Your goal
Take each line in the entries below that holds "minus" and show it.

Data provided

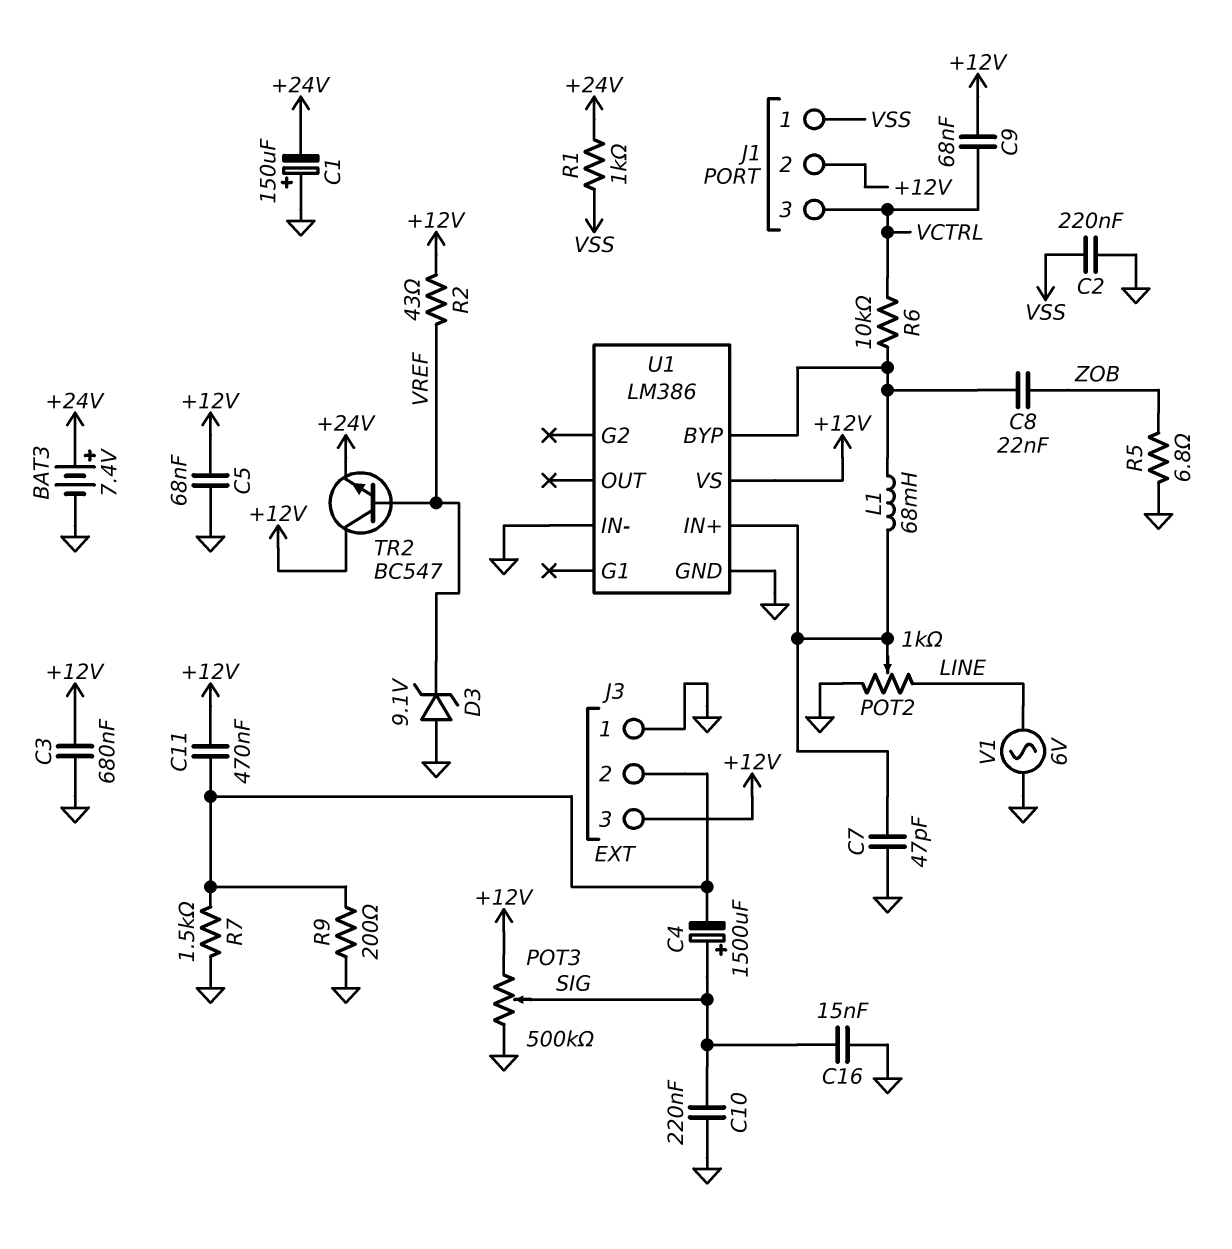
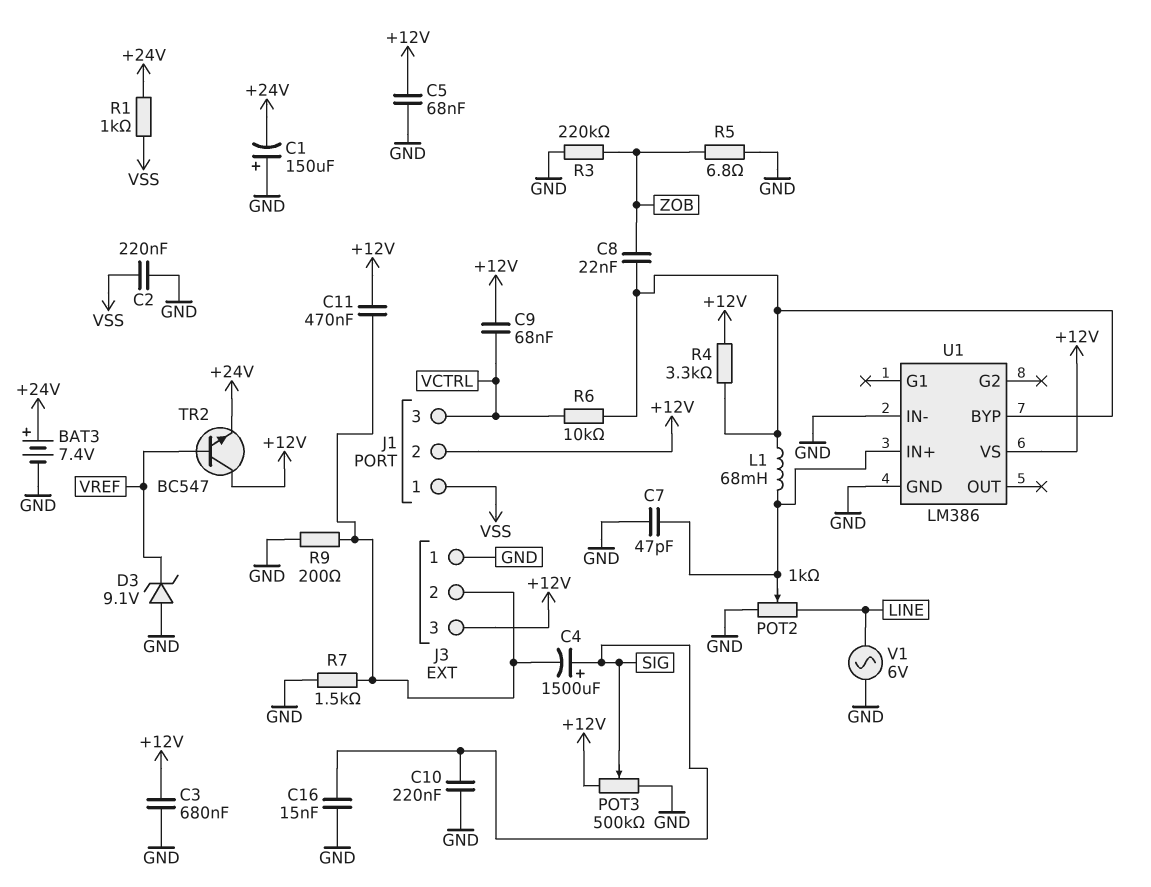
R2: 43 (+12V, VREF) -> none
R3: none -> 220k (GND, ZOB)
R4: none -> 3.3k (+12V, U1/BYP)

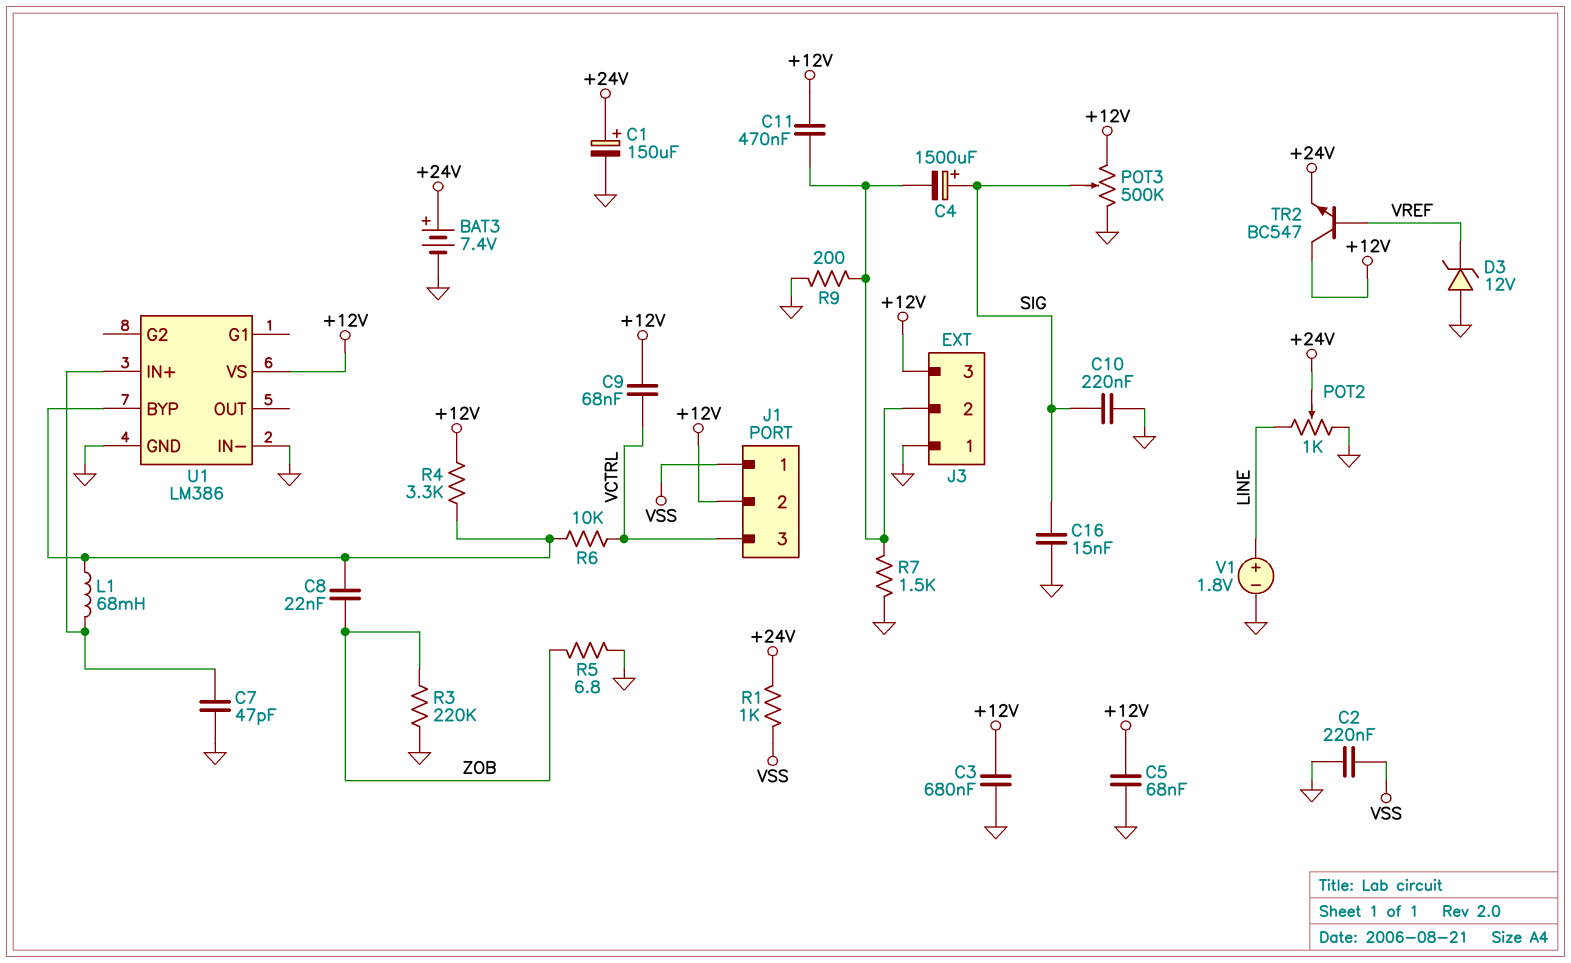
C1: 150uF (plus GND, minus +24V) -> 150uF (plus +24V, minus GND)
D3: zener 9.1V (A GND, K VREF) -> zener 12V (A GND, K VREF)
POT2: 1k (GND, LINE, wiper U1/IN+) -> 1k (GND, LINE, wiper +24V)
V1: AC 6V (GND, LINE) -> 1.8V (plus LINE, minus GND)

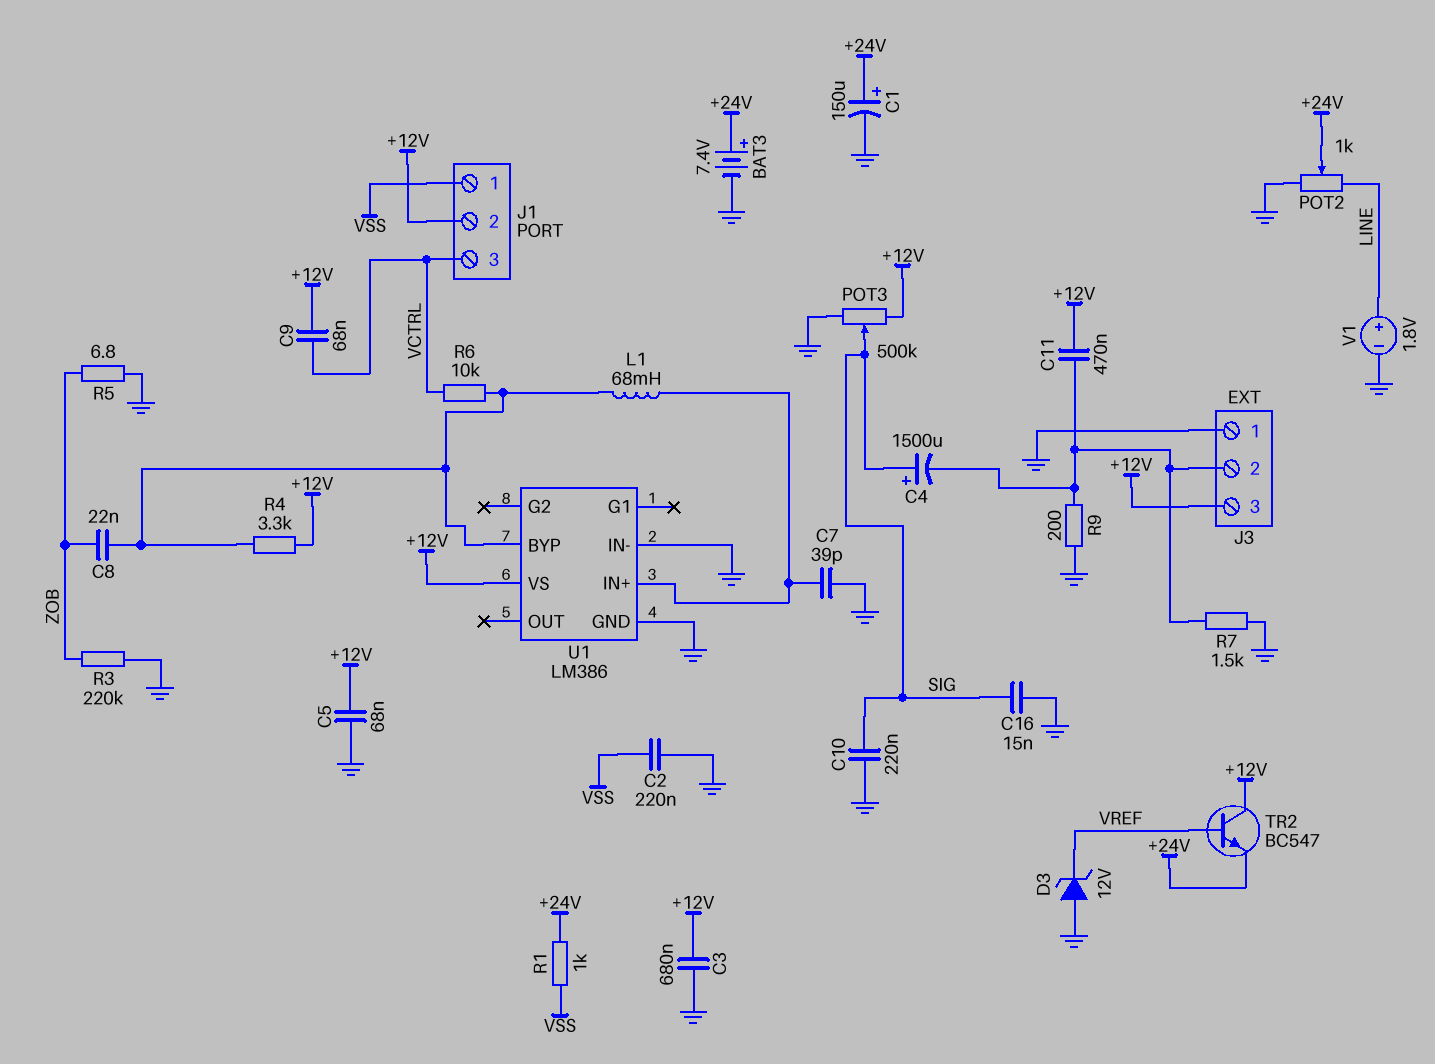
C7: 47pF (GND, U1/IN+) -> 39pF (GND, U1/IN+)

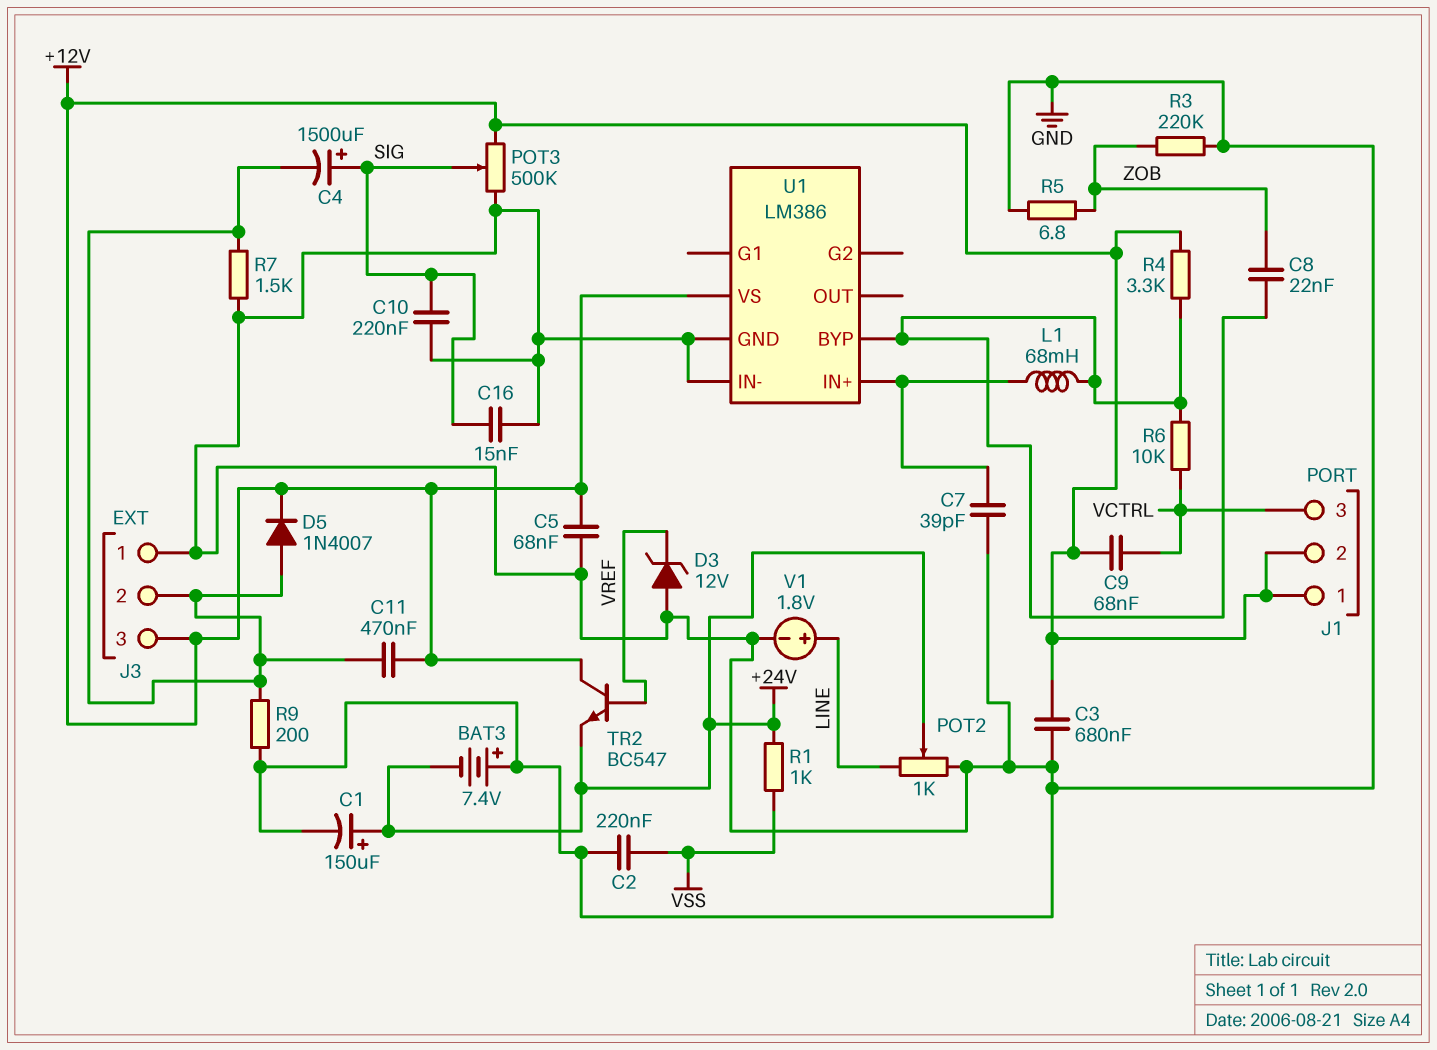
BAT3: 7.4V (plus +24V, minus GND) -> 7.4V (plus GND, minus +24V)
D5: none -> diode 1N4007 (A J3/2, K +12V)
J1 pin 1: VSS -> +12V

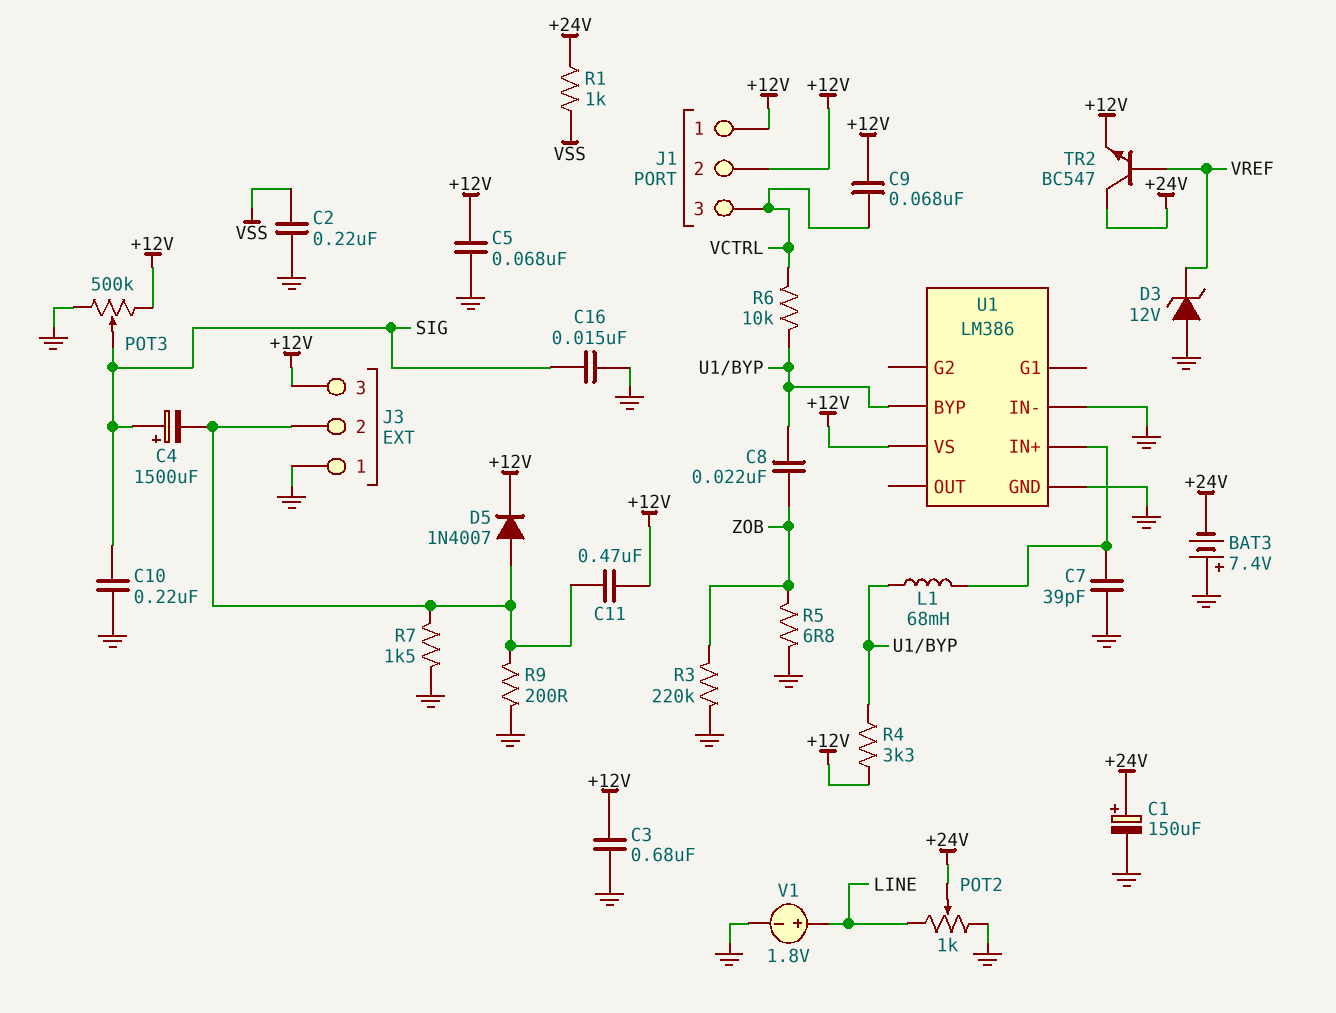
TR2: NPN BC547 (B VREF, C +12V, E +24V) -> NPN BC547 (B VREF, C +24V, E +12V)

Exercise result
C1: 150uF (plus GND, minus +24V) -> 150uF (plus +24V, minus GND)
V1: AC 6V (GND, LINE) -> 1.8V (plus LINE, minus GND)
BAT3: 7.4V (plus +24V, minus GND) -> 7.4V (plus GND, minus +24V)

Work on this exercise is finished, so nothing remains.